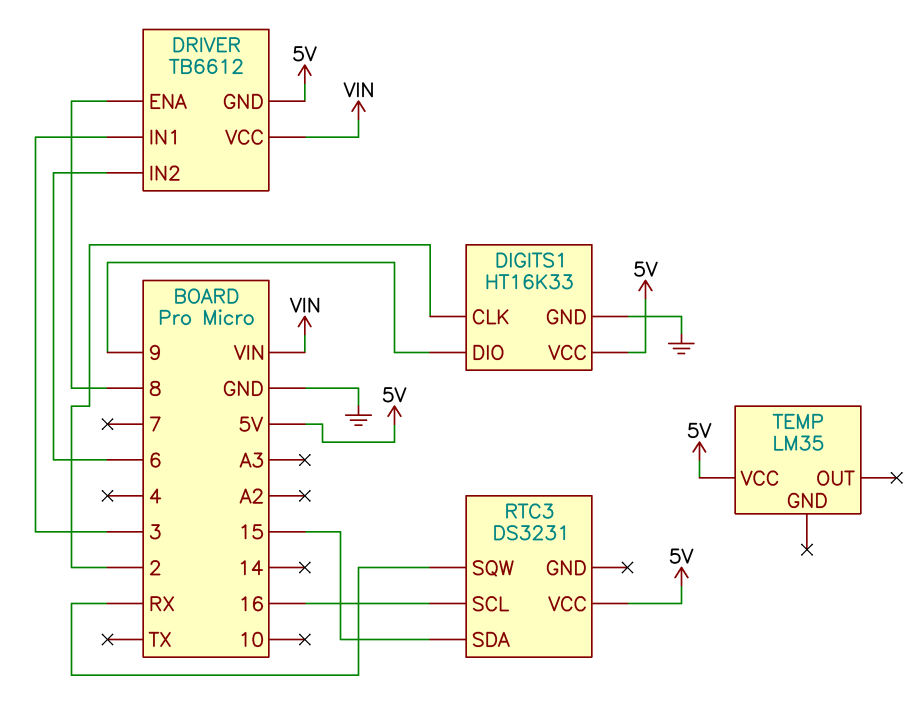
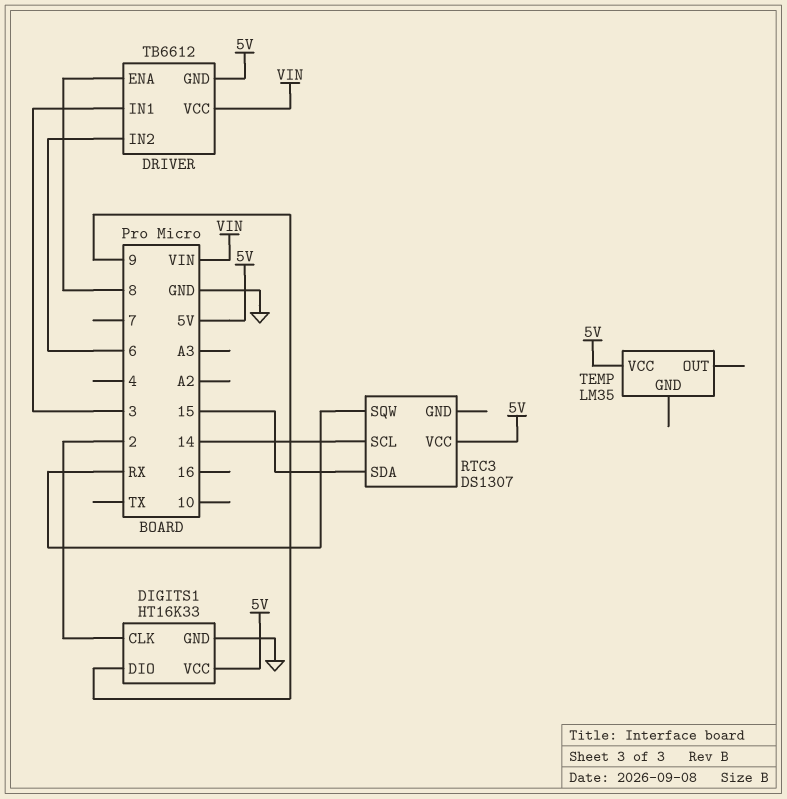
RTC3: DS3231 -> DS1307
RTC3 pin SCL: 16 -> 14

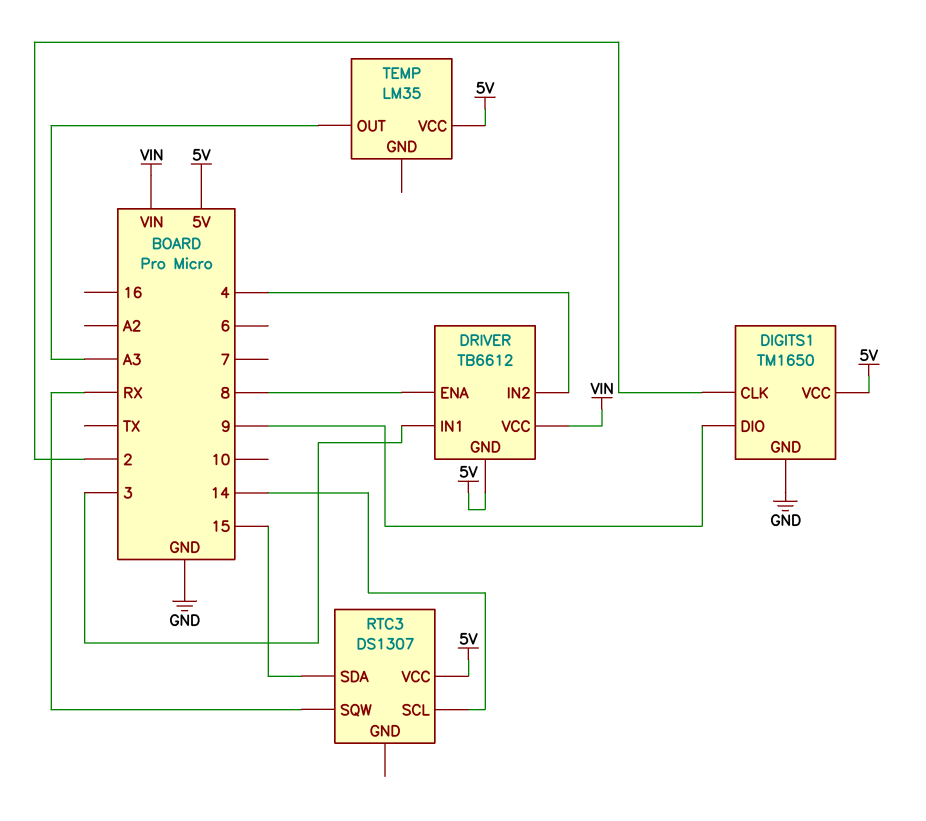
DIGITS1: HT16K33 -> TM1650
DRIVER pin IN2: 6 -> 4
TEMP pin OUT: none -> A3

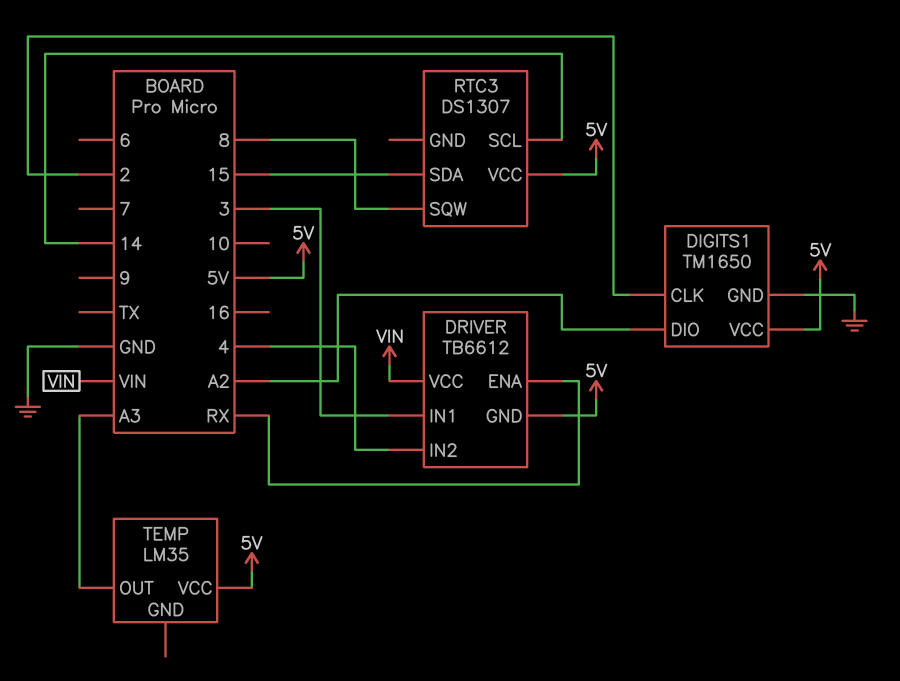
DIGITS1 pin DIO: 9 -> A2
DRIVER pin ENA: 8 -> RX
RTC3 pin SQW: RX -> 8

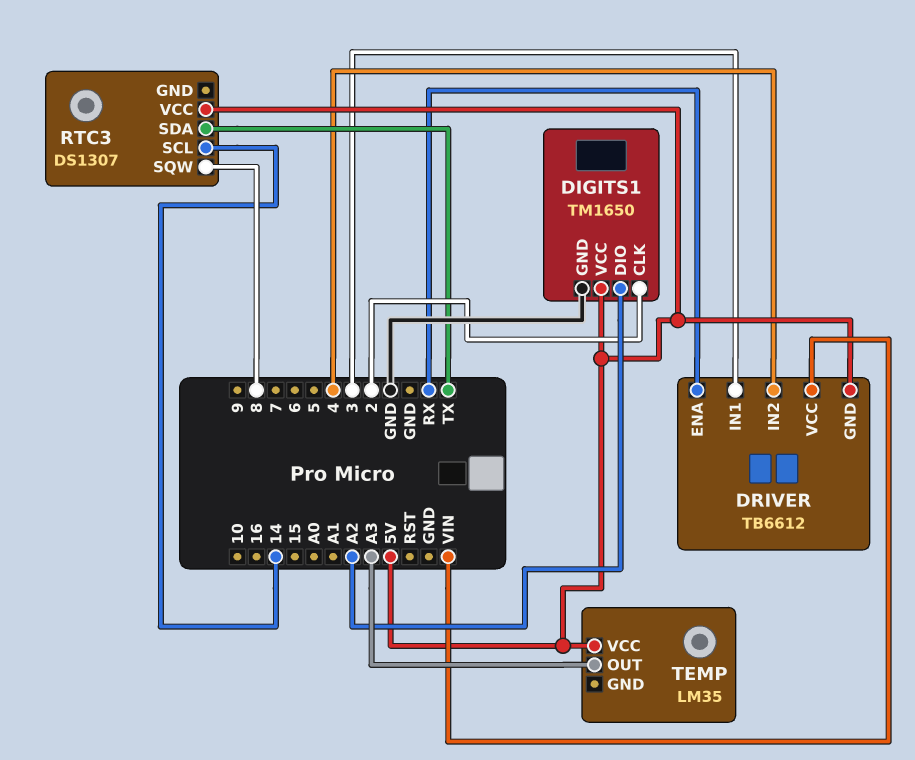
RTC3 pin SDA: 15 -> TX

* * *

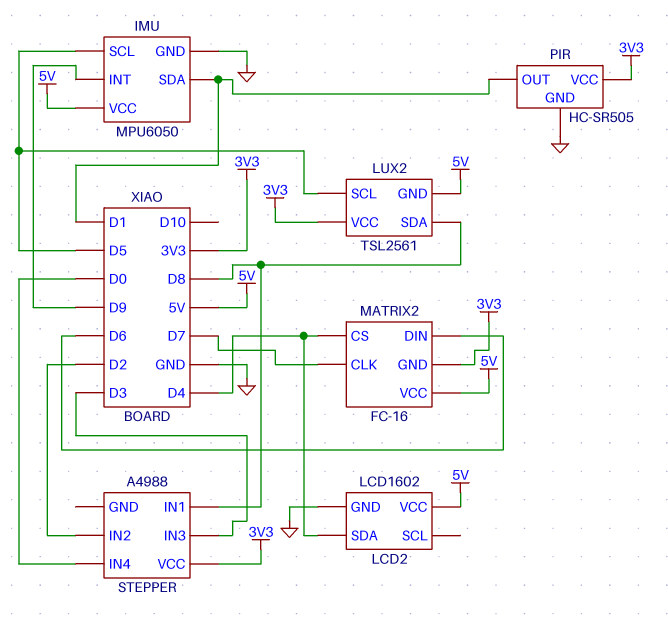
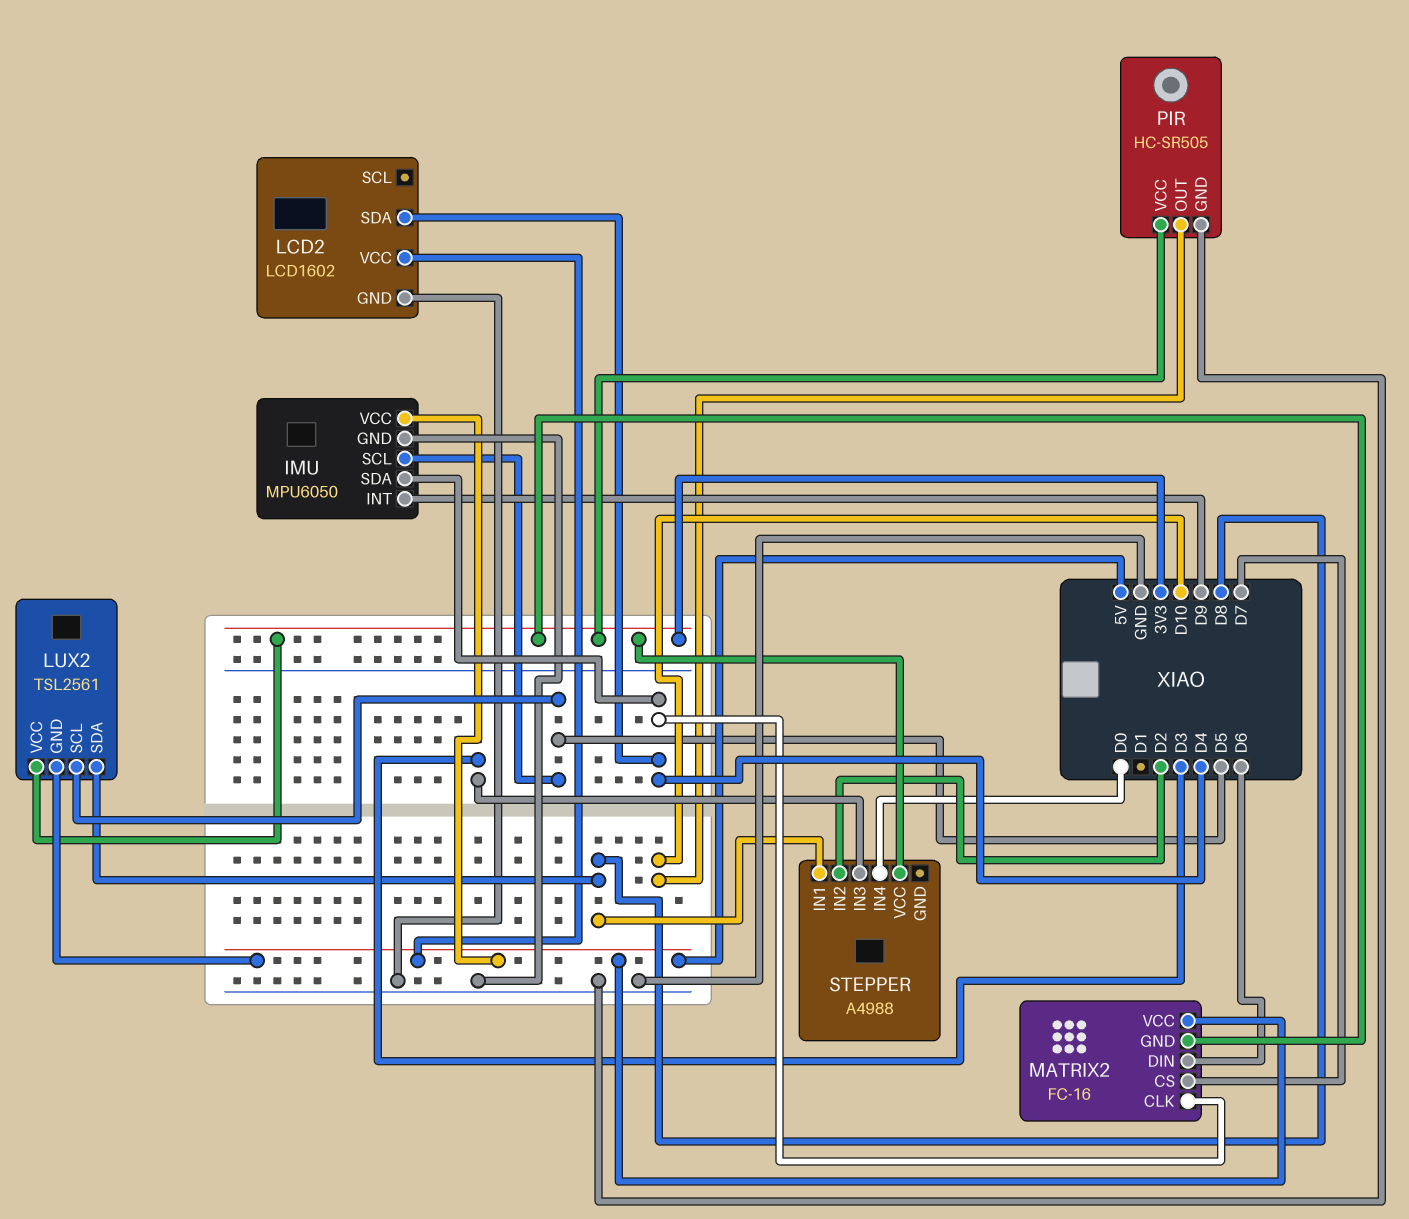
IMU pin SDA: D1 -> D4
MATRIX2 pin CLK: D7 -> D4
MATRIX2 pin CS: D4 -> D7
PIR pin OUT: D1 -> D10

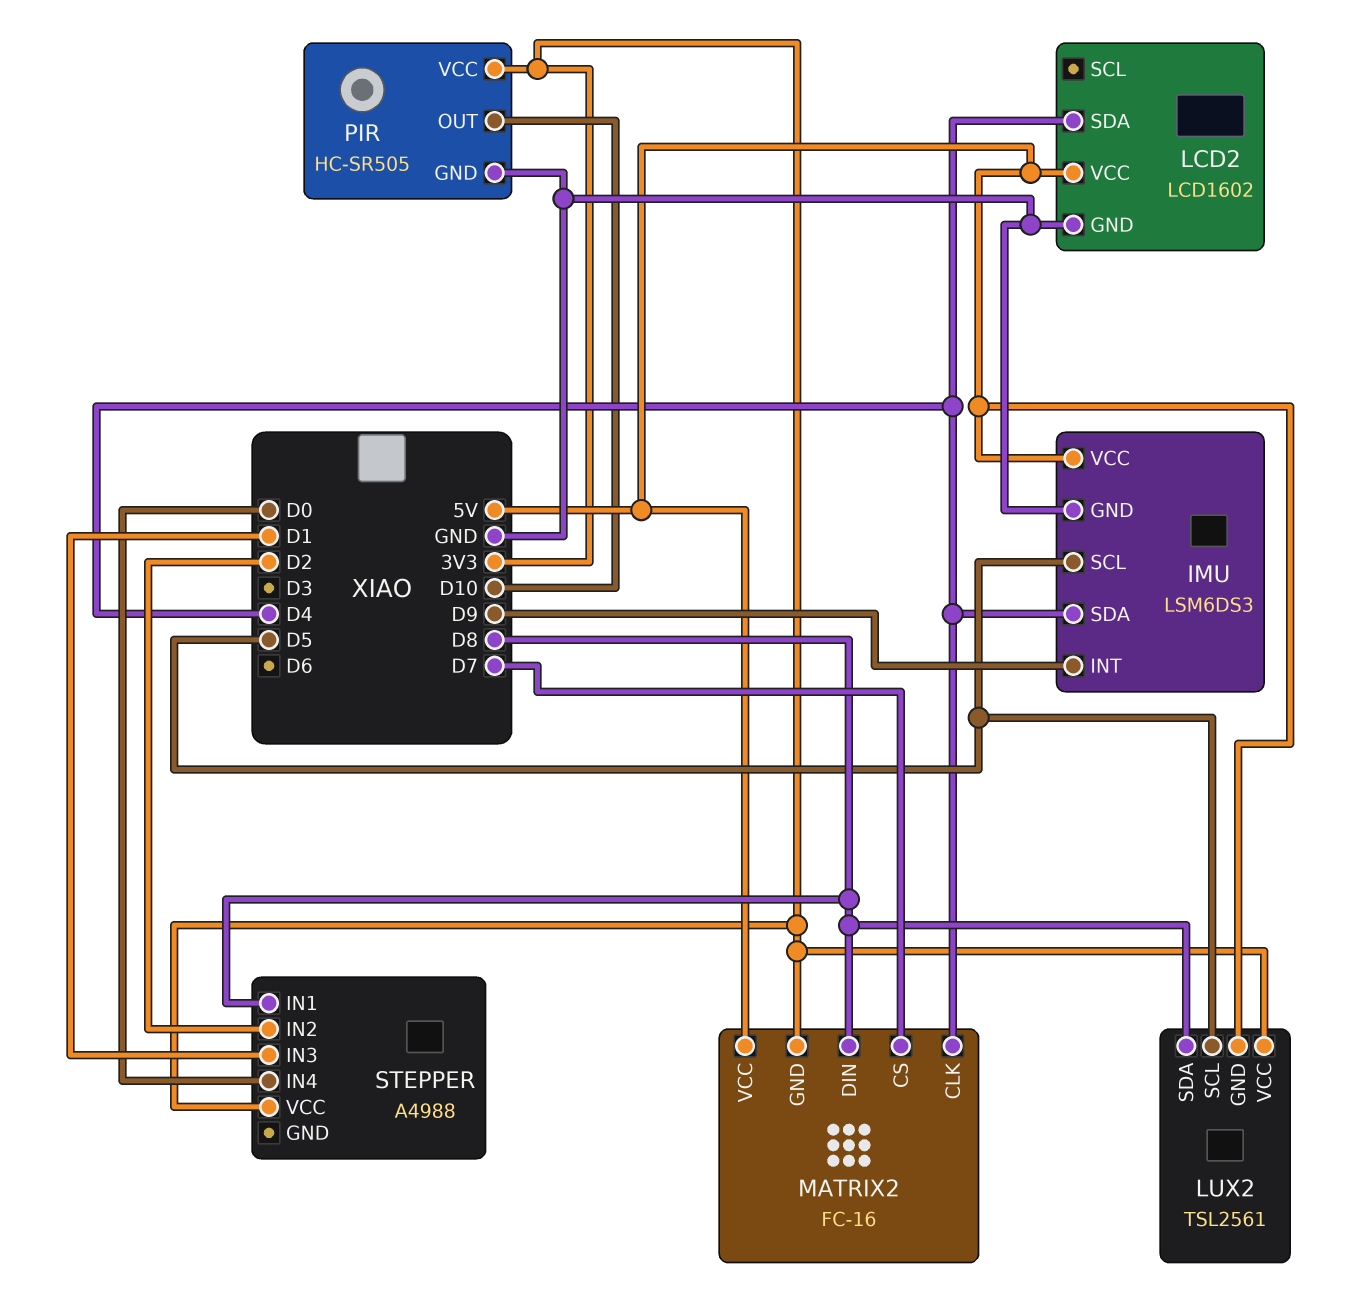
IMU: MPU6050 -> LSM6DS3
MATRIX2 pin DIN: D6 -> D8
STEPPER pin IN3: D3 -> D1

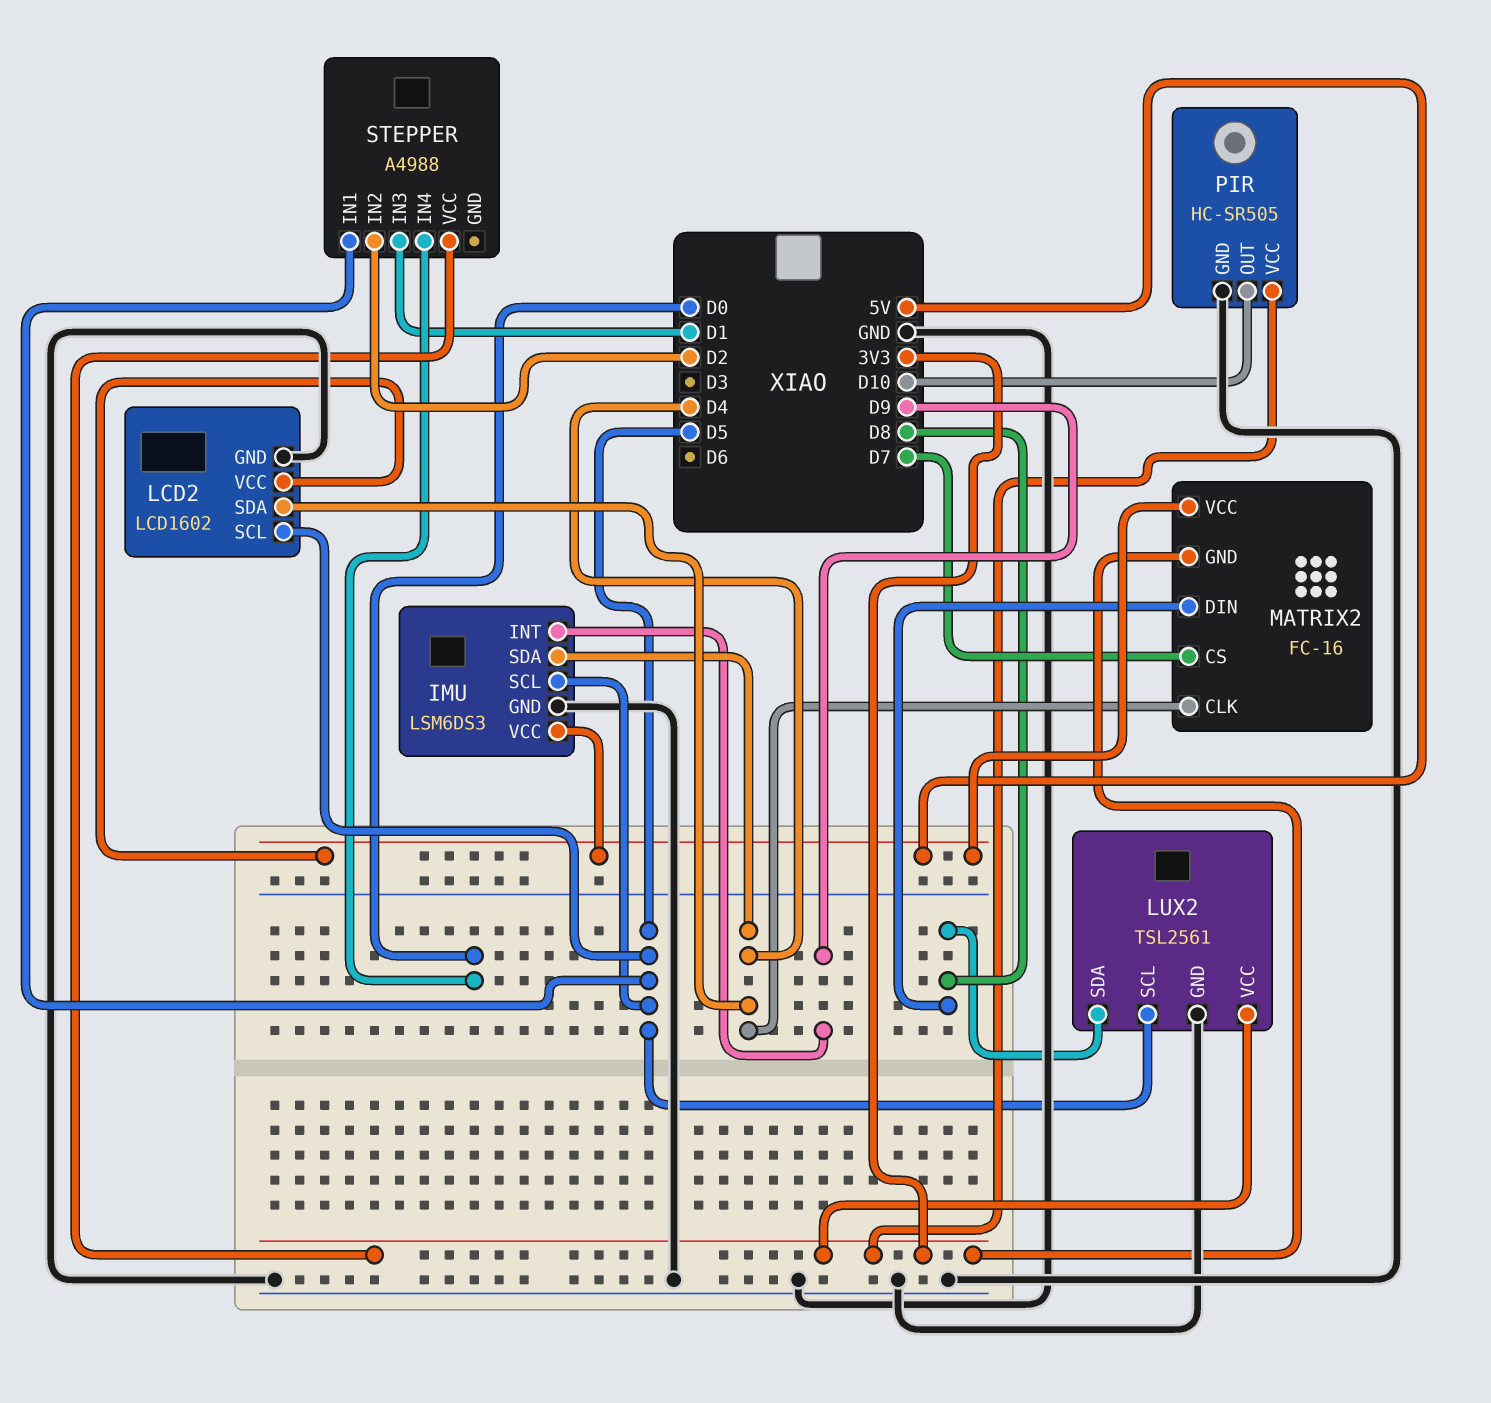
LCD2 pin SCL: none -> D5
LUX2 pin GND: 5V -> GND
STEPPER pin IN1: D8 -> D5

§ **What needs to be done**:
Write out the lines above from the one with "RTC3: DS3231 -> DS1307" through the one with "RTC3 pin SDA: 15 -> TX", ends included, exactly; no picture goes in.

§ **Expected answer**:
RTC3: DS3231 -> DS1307
RTC3 pin SCL: 16 -> 14

DIGITS1: HT16K33 -> TM1650
DRIVER pin IN2: 6 -> 4
TEMP pin OUT: none -> A3

DIGITS1 pin DIO: 9 -> A2
DRIVER pin ENA: 8 -> RX
RTC3 pin SQW: RX -> 8

RTC3 pin SDA: 15 -> TX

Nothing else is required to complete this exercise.